◆ **What the exercise asks**
Format the records below as a JSON list of strings, one string per line and no strings for blank lines. Leave the pictures out.

◆ **Provided data**
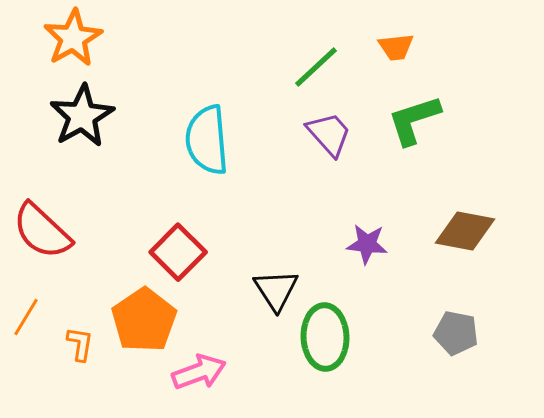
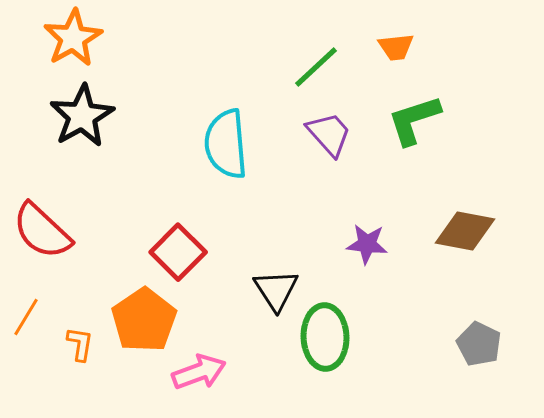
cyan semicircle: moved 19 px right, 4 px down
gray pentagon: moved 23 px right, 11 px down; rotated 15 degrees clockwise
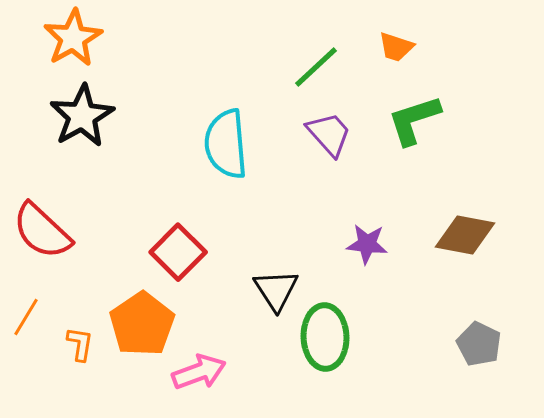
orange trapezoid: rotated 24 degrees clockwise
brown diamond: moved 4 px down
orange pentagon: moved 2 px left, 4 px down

◆ **Written answer**
[
  "cyan semicircle: moved 19 px right, 4 px down",
  "gray pentagon: moved 23 px right, 11 px down; rotated 15 degrees clockwise",
  "orange trapezoid: rotated 24 degrees clockwise",
  "brown diamond: moved 4 px down",
  "orange pentagon: moved 2 px left, 4 px down"
]